Exercise prompt
Copy out the entries exactly, and wherever a picture appears, leave it out.

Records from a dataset

□ □ □

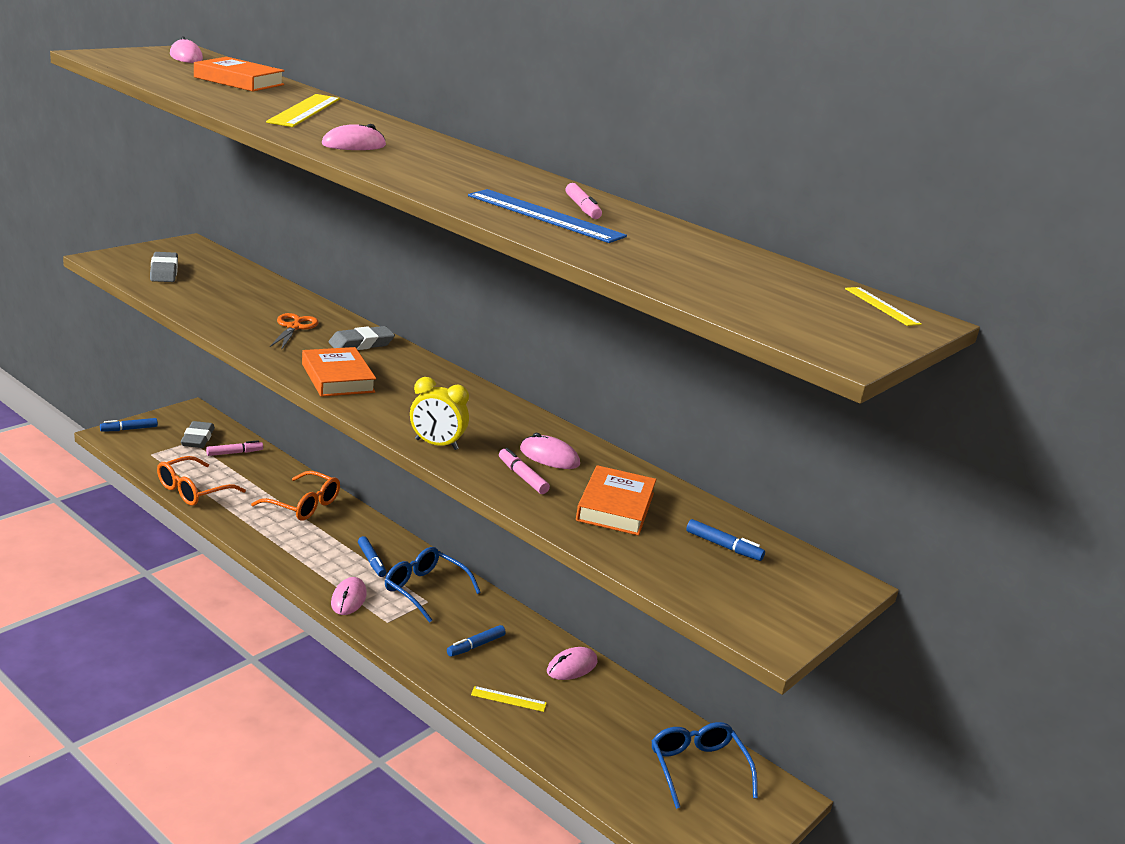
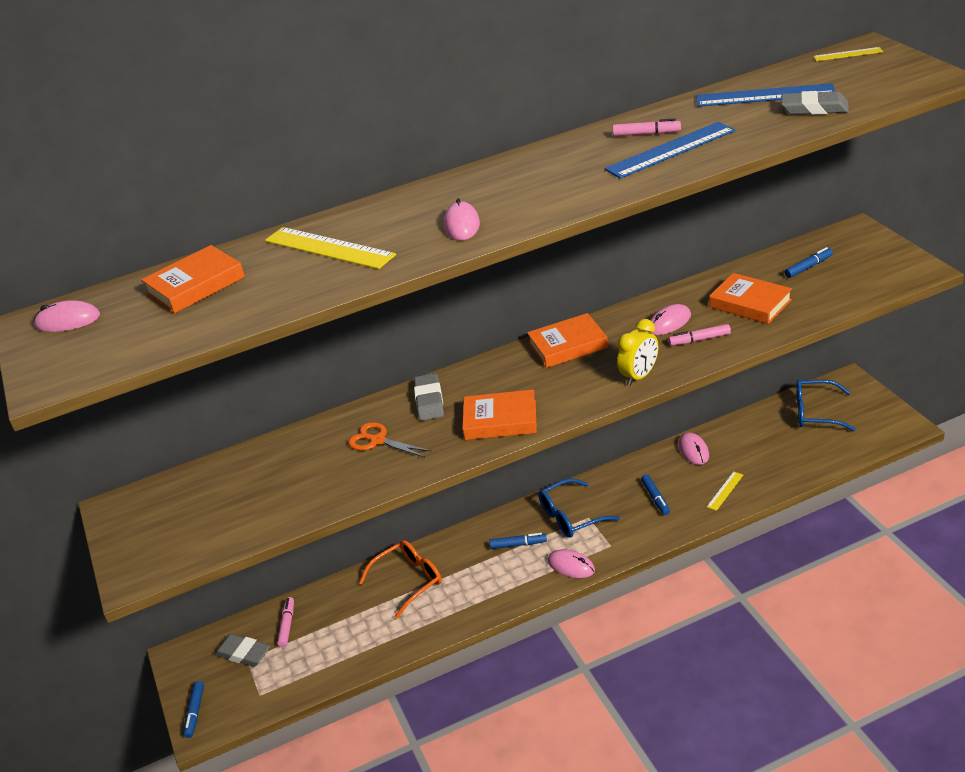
camera: 55 degrees left, 10 degrees up
(164, 271) = (193, 528): grey eraser -> grey eraser (814, 108)
(192, 490) = (349, 663): orange glasses -> none
(480, 402) = (567, 345): none -> orange book
(717, 260) = (764, 96): none -> blue ruler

□ □ □

Task answer
camera: 55 degrees left, 10 degrees up
(164, 271) = (193, 528): grey eraser -> grey eraser (814, 108)
(192, 490) = (349, 663): orange glasses -> none
(480, 402) = (567, 345): none -> orange book
(717, 260) = (764, 96): none -> blue ruler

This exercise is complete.